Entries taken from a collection
━━━━━━━━━━━━━━━━━━━━
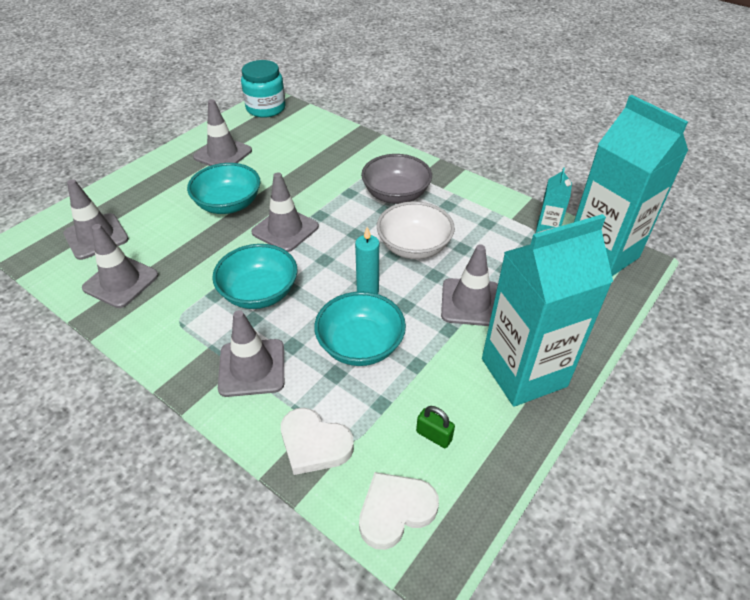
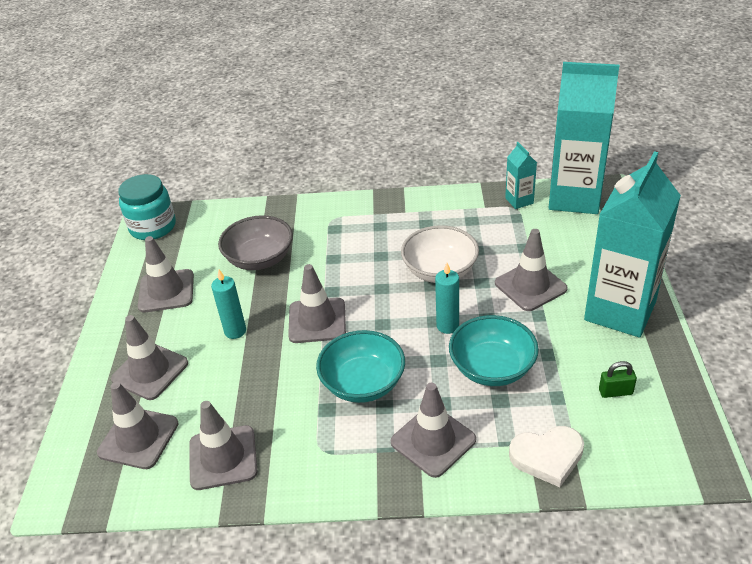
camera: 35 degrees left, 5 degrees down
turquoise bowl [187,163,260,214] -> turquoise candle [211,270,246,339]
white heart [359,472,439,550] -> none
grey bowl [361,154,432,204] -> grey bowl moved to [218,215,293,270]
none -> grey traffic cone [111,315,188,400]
━━━━━━━━━━━━━━━━━━━━
### PROBLEM
Your copy should hold all the data word for word. It should hold no pictures.

### EXERCISE RESULT
camera: 35 degrees left, 5 degrees down
turquoise bowl [187,163,260,214] -> turquoise candle [211,270,246,339]
white heart [359,472,439,550] -> none
grey bowl [361,154,432,204] -> grey bowl moved to [218,215,293,270]
none -> grey traffic cone [111,315,188,400]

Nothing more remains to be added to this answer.